» **PROBLEM TO WORK ON**: I'd like every line from the material below that has "first" in it.

□ □ □

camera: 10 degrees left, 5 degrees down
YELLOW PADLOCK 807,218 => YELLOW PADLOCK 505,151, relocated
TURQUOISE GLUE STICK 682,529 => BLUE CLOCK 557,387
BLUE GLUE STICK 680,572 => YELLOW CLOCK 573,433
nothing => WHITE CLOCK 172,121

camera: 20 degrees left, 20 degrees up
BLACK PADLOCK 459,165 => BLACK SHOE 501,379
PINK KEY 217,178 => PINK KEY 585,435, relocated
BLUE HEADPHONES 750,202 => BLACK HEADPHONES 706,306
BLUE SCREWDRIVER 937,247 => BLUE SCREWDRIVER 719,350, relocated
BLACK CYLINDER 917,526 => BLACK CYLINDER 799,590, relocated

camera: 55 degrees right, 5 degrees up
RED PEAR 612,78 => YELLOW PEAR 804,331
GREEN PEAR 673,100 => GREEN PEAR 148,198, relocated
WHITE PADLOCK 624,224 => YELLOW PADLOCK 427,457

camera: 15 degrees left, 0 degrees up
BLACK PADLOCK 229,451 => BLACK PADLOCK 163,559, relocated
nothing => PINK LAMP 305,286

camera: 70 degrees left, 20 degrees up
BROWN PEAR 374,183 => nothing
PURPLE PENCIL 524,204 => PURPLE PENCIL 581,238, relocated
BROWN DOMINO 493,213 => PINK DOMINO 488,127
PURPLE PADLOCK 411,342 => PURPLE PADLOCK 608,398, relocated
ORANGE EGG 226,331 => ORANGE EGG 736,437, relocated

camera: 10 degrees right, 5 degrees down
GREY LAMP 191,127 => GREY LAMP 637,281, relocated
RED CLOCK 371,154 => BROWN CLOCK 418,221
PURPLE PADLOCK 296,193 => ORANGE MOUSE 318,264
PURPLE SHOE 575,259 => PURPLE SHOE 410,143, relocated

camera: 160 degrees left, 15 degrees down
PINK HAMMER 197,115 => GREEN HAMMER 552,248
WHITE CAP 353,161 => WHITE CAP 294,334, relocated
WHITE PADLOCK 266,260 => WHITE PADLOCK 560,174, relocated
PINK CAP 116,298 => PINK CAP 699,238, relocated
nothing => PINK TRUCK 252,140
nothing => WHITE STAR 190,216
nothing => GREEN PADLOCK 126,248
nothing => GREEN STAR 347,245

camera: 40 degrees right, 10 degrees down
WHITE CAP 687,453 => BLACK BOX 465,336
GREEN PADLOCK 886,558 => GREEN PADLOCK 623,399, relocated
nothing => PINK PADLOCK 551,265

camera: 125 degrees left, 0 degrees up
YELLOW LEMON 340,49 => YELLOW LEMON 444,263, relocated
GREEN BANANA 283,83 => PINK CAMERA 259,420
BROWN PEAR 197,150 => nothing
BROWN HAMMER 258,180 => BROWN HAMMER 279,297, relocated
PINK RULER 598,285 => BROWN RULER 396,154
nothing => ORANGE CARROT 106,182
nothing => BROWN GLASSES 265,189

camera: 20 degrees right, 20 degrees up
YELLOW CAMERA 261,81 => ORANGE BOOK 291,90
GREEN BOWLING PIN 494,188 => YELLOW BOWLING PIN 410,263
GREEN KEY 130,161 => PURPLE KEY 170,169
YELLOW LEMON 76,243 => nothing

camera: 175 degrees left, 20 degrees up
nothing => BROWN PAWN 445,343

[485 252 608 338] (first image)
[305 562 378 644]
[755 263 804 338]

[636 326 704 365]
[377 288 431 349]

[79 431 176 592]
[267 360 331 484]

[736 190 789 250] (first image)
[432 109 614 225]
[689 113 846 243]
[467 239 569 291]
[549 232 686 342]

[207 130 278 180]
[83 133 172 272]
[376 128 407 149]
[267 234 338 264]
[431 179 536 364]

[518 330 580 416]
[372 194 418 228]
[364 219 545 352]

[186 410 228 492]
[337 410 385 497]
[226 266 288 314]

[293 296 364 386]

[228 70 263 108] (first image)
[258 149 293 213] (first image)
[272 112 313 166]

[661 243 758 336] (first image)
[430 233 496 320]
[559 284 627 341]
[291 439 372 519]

□ □ □

» **EXPECTED OUTPUT**:
[485 252 608 338] (first image)
[736 190 789 250] (first image)
[228 70 263 108] (first image)
[258 149 293 213] (first image)
[661 243 758 336] (first image)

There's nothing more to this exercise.